- Opening Delimiter -
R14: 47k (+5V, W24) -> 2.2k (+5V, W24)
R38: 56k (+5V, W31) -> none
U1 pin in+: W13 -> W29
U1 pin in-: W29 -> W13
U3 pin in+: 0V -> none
- Closing Delimiter -
- Opening Delimiter -
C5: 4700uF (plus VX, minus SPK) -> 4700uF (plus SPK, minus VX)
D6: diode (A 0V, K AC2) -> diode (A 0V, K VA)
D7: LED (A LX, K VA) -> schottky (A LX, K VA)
- Closing Delimiter -
- Opening Delimiter -
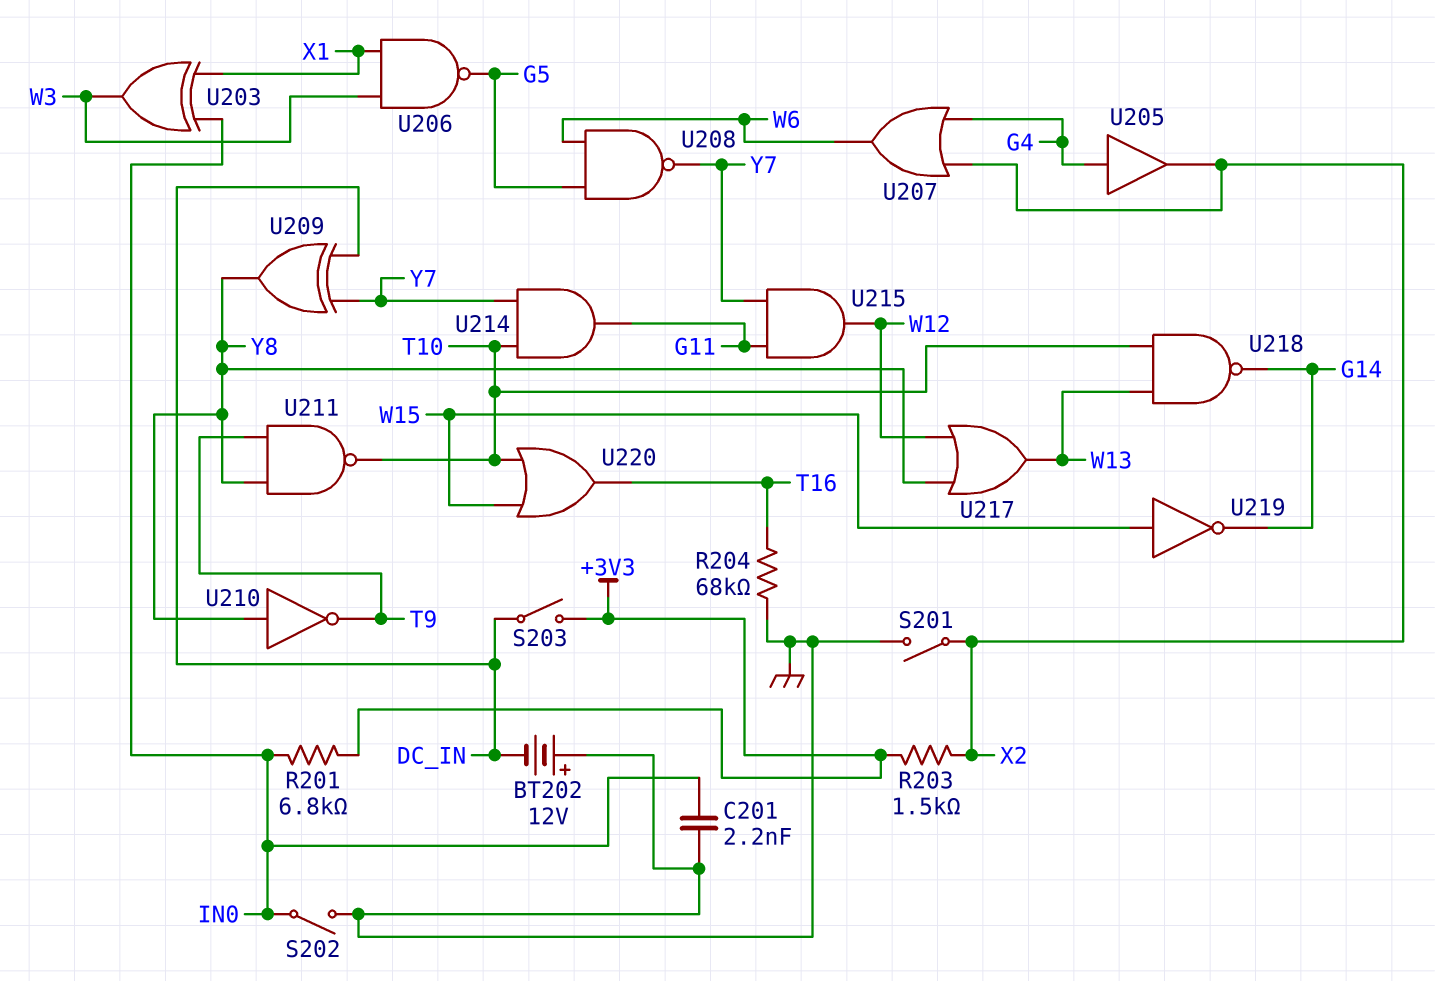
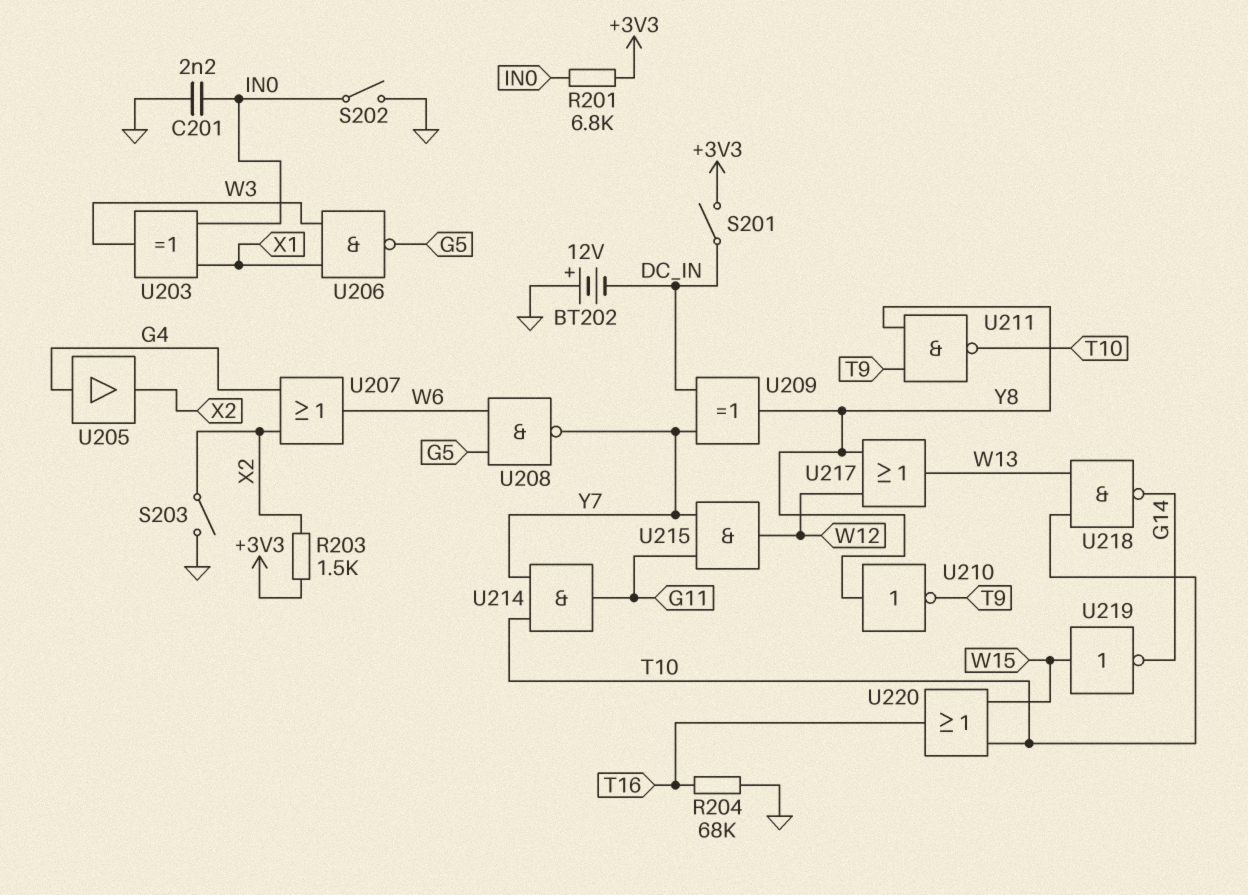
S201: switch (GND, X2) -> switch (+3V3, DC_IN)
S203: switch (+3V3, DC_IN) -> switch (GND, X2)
- Closing Delimiter -
What is being asked → Copy only the lines in the listing that contain "switch".

Response to this exercise →
S201: switch (GND, X2) -> switch (+3V3, DC_IN)
S203: switch (+3V3, DC_IN) -> switch (GND, X2)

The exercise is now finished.